Return all the lines below in which the string "size" appears.

------------------------------

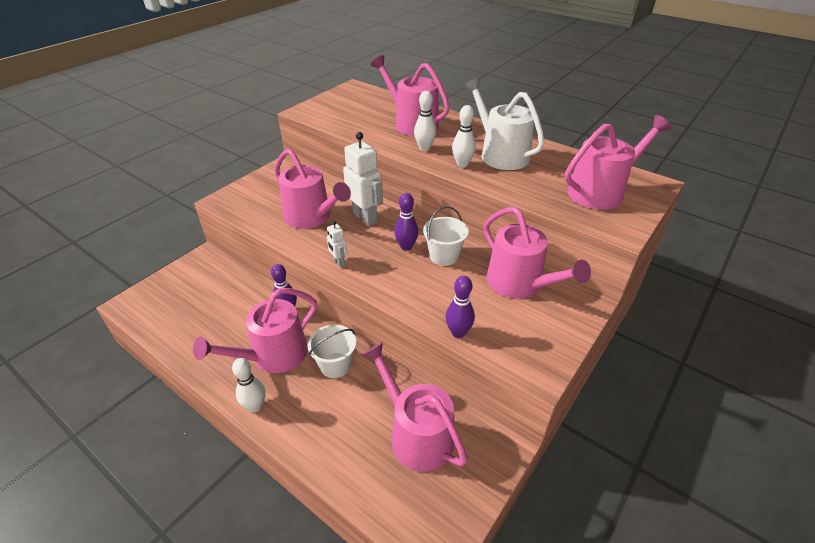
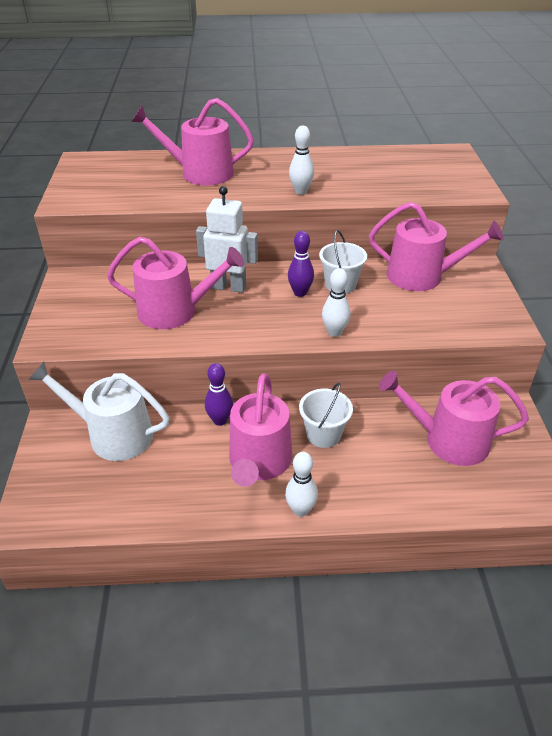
camera: 40 degrees left, 0 degrees up
white robot [327,221,347,267] -> none
white bowling pin [414,91,436,151] -> white bowling pin moved to [322,268,351,337]
purple bowling pin [446,276,475,338] -> none
white watering can [464,78,544,170] -> white watering can moved to [28,362,170,461]
pink watering can [565,115,671,210] -> none

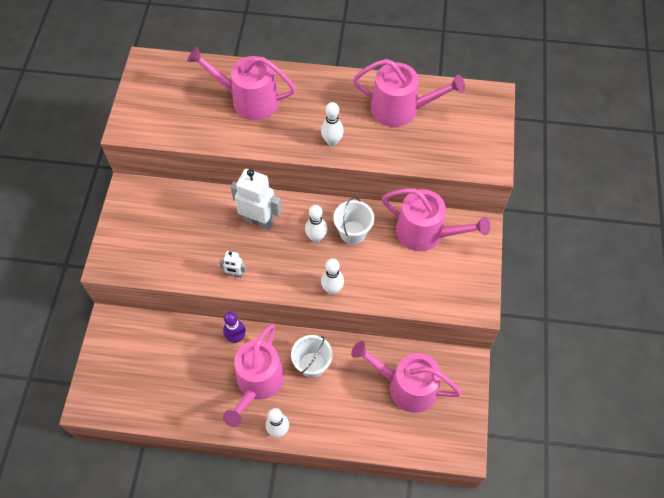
camera: 10 degrees right, 20 degrees up
white watering can [28,362,170,461] -> none
pink watering can [107,237,244,329] -> pink watering can moved to [353,59,465,127]
purple bowling pin [288,231,314,297] -> white bowling pin [305,205,328,242]
none -> white robot [219,251,246,278]

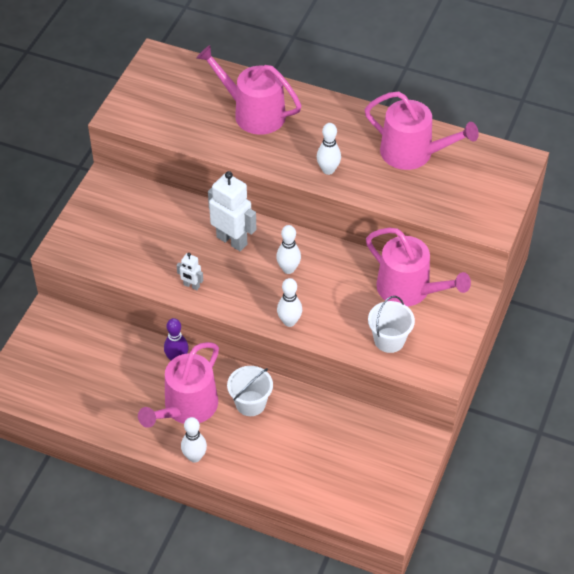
camera: 15 degrees right, 10 degrees down
white bucket [333,197,374,244] -> white bucket moved to [368,296,415,353]
pink watering can [351,341,462,413] -> none

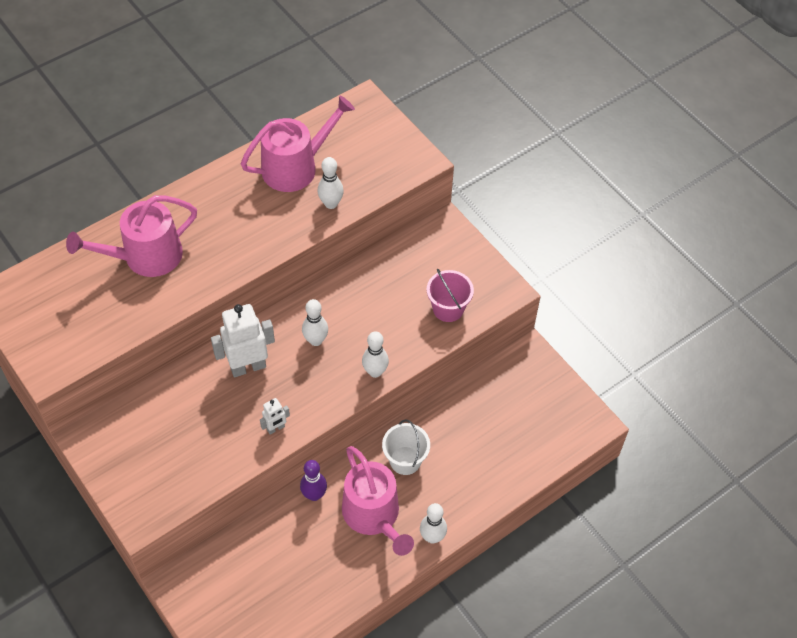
camera: 60 degrees left, 5 degrees up
white bowling pin [317,123,341,175] -> white bowling pin moved to [317,157,344,209]
pink watering can [366,228,471,307] -> none
white bucket [368,296,415,353] -> pink bucket [426,269,474,322]

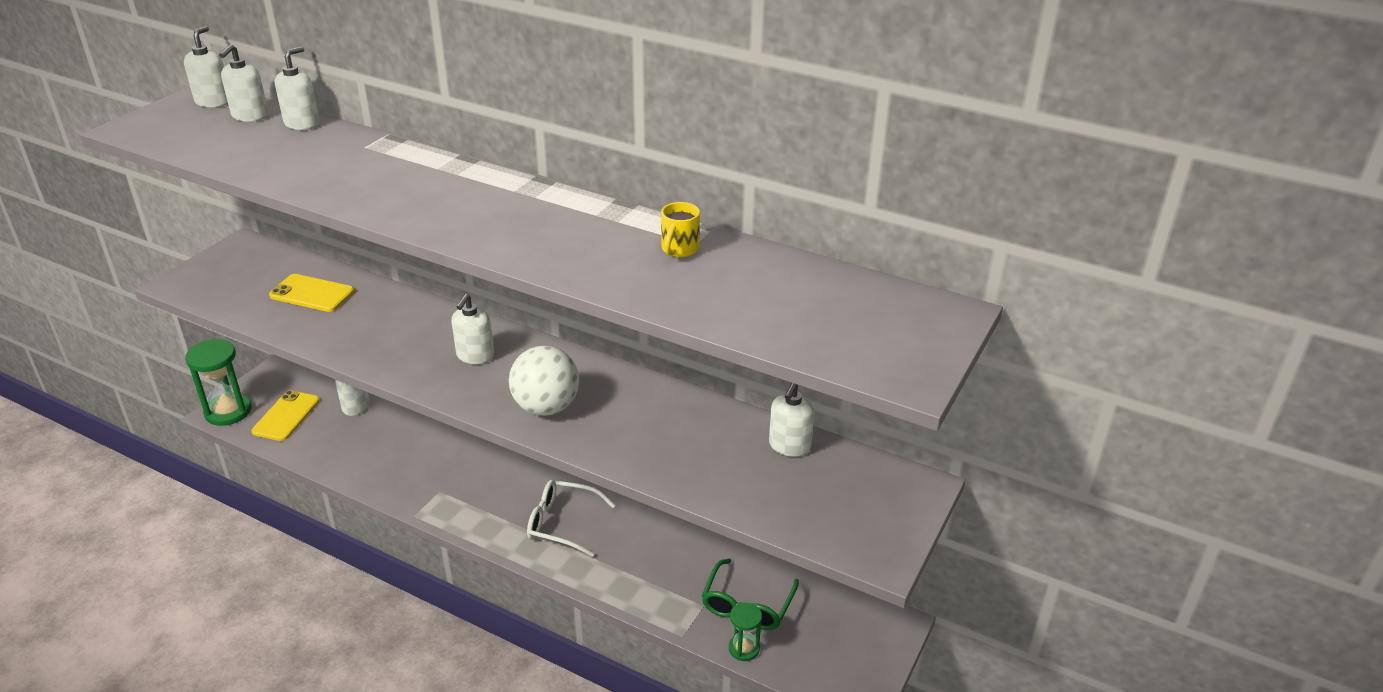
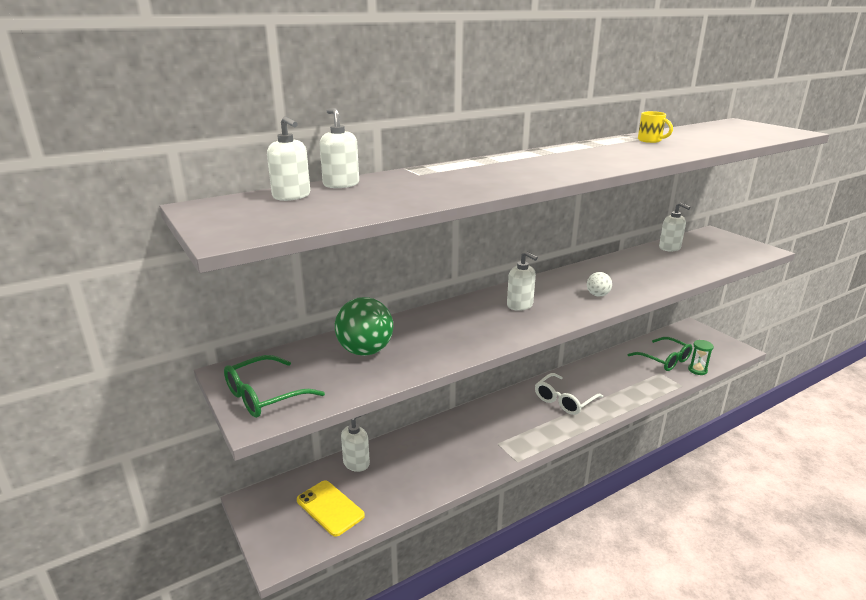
camera: 60 degrees left, 10 degrees down
white soap dispenser [184,26,228,107] -> none
green hourglass [185,339,252,426] -> none
yellow phone [269,274,354,312] -> green ball [335,297,393,356]
white ball [509,346,579,416] -> white ball [587,272,612,297], size x0.51
none -> green glasses [224,355,325,418]

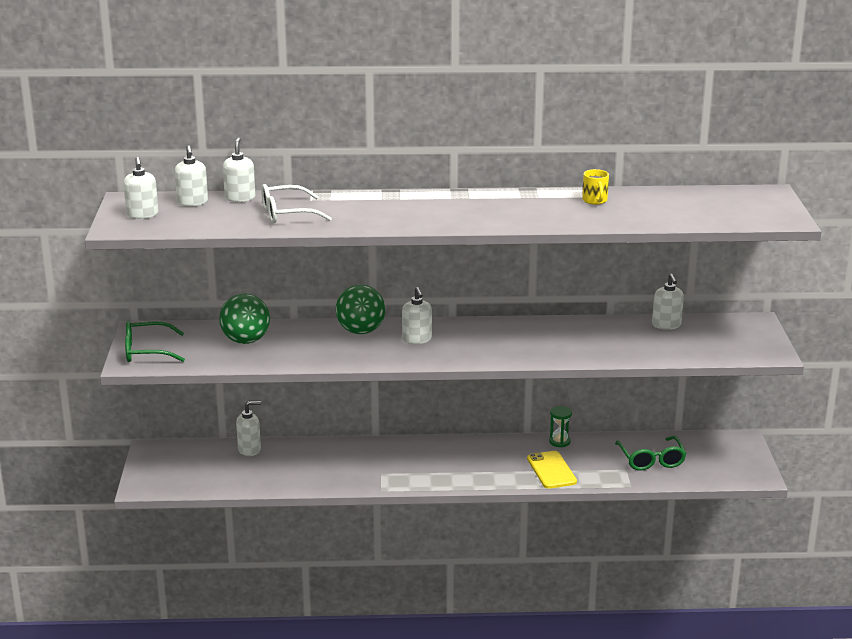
camera: 30 degrees right, 0 degrees up
yellow phone [297,481,365,537] -> yellow phone moved to [527,451,577,489]
white glasses [535,373,603,415] -> white glasses moved to [261,184,332,223]
white ball [587,272,612,297] -> none
green hourglass [688,340,714,375] -> green hourglass moved to [549,406,572,448]
none -> white soap dispenser [123,157,158,219]
none -> green ball [336,285,385,334]

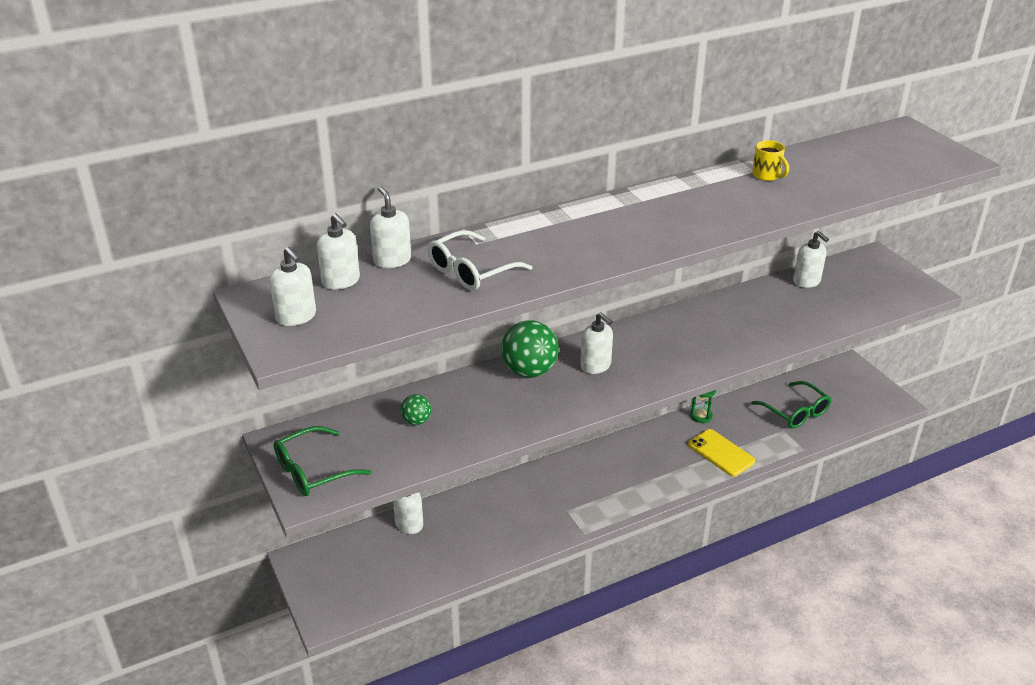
camera: 25 degrees left, 10 degrees up
green ball [219,293,270,344] -> green ball [400,394,431,425], size x0.51

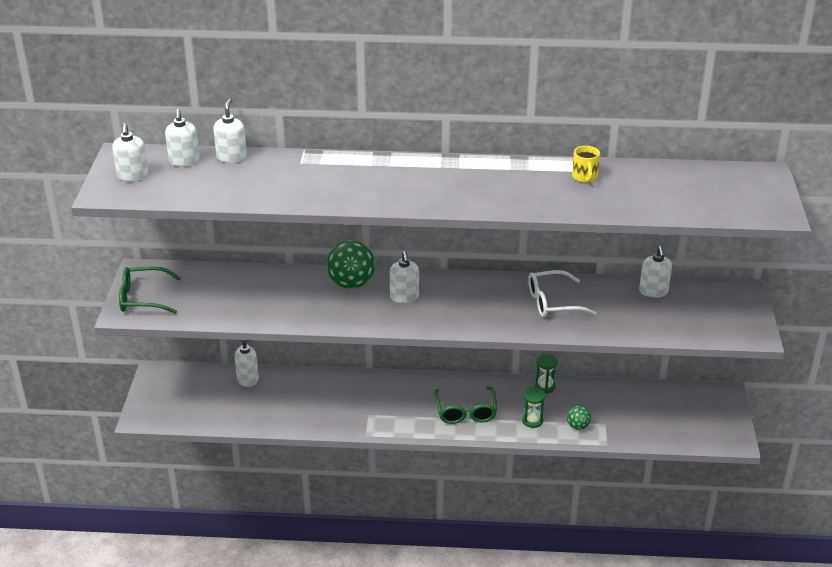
camera: 30 degrees right, 0 degrees up
green ball [400,394,431,425] -> green ball moved to [567,406,591,430]
white glasses [428,230,532,291] -> white glasses moved to [528,270,596,317]
yellow phone [688,429,755,477] -> green hourglass [522,387,545,428]
green glasses [751,381,831,429] -> green glasses moved to [435,386,497,424]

------------------------------

▶ _RESULT BELOW_:
white ball [509,346,579,416] -> white ball [587,272,612,297], size x0.51
green ball [219,293,270,344] -> green ball [400,394,431,425], size x0.51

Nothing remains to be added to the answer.